Set down the data below word for word, and leave the images aside.

■ **Excerpted records**:
◇ ◇ ◇ ◇ ◇

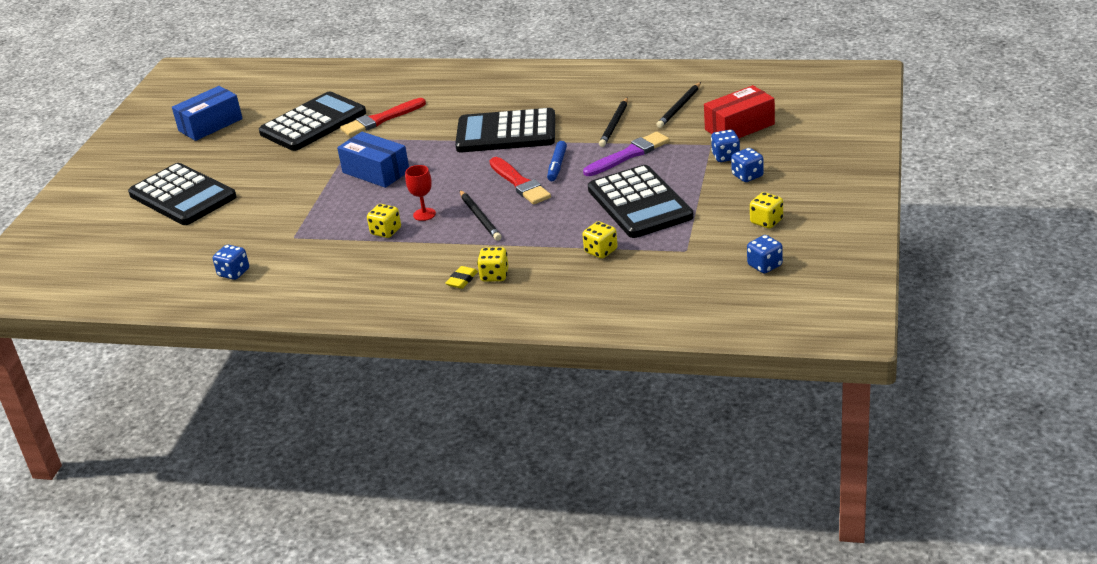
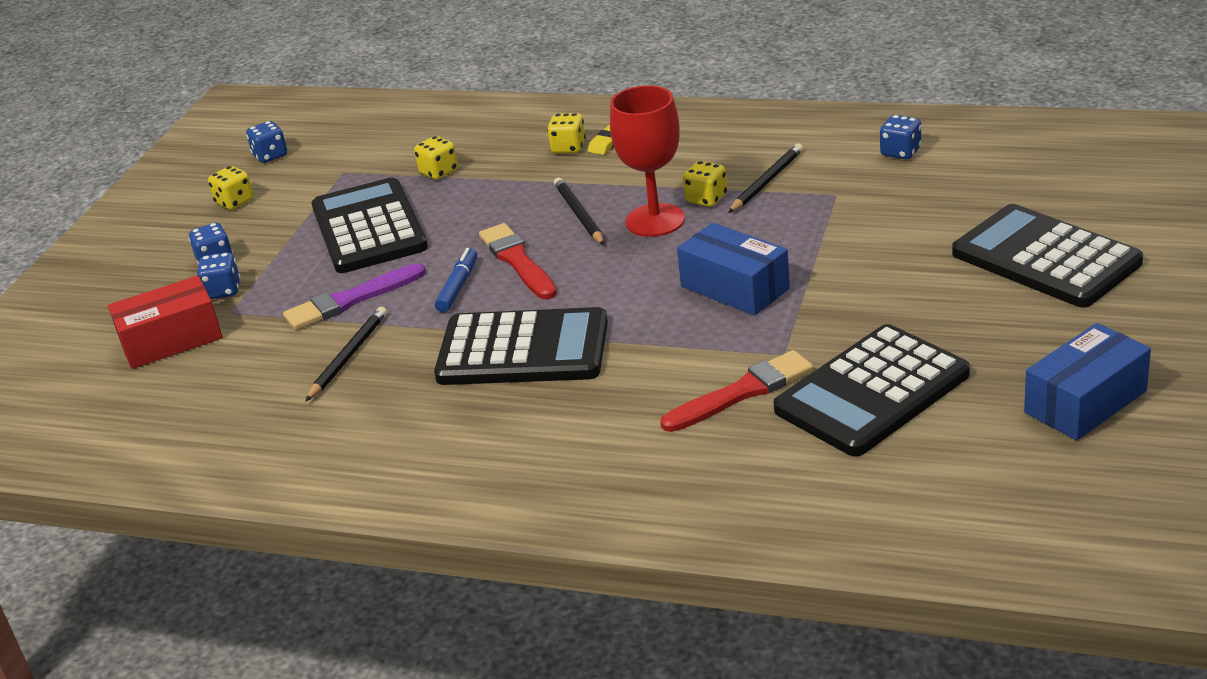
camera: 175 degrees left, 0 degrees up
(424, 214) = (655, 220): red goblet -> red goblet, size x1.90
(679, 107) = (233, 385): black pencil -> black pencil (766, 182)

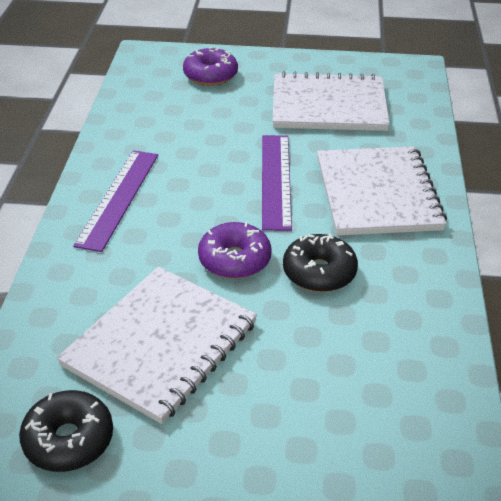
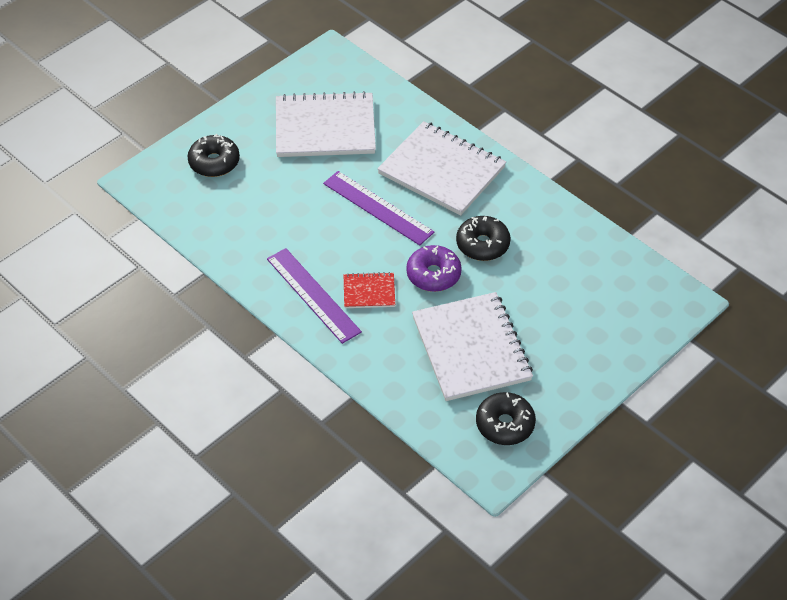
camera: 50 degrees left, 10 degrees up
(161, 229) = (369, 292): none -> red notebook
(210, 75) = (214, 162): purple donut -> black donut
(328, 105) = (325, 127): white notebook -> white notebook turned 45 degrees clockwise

◇ ◇ ◇ ◇ ◇

■ **Response area**:
camera: 175 degrees left, 0 degrees up
(424, 214) = (655, 220): red goblet -> red goblet, size x1.90
(679, 107) = (233, 385): black pencil -> black pencil (766, 182)

camera: 50 degrees left, 10 degrees up
(161, 229) = (369, 292): none -> red notebook
(210, 75) = (214, 162): purple donut -> black donut
(328, 105) = (325, 127): white notebook -> white notebook turned 45 degrees clockwise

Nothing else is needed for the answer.